_What is needed_
The reply should hold only the lines from the one with "blue hexagon: (302, 163) -> (396, 51), moved" through the end of the data, each given exactly.

_Information supplied_
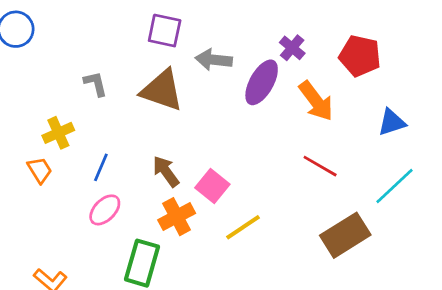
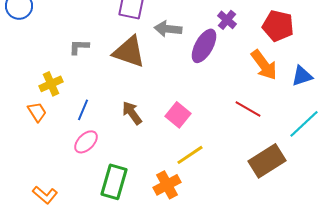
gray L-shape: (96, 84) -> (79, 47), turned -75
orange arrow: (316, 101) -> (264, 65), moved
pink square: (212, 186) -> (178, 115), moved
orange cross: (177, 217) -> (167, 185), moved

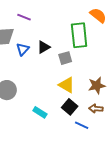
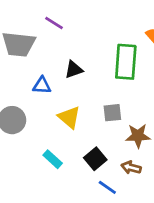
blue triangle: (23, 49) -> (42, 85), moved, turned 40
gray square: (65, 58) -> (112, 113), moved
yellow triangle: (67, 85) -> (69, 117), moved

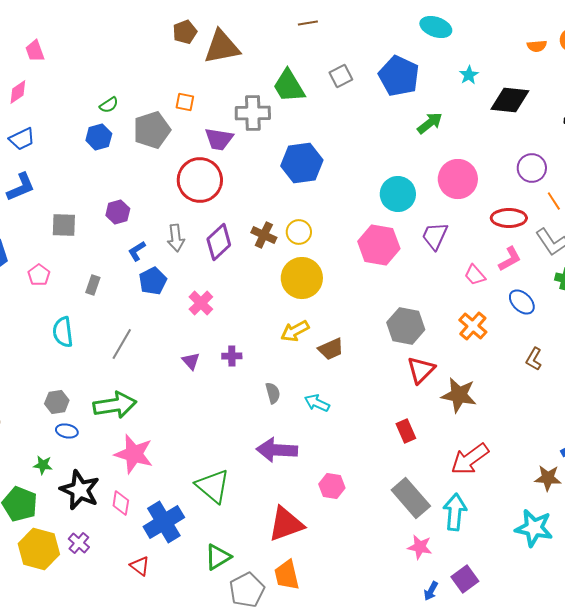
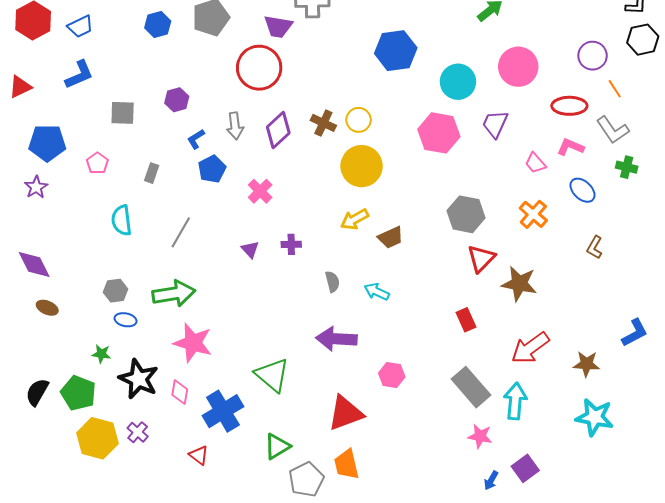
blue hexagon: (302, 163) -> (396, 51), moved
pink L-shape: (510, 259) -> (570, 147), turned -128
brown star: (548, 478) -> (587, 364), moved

_Answer to this task_
blue hexagon: (302, 163) -> (396, 51), moved
pink L-shape: (510, 259) -> (570, 147), turned -128
brown star: (548, 478) -> (587, 364), moved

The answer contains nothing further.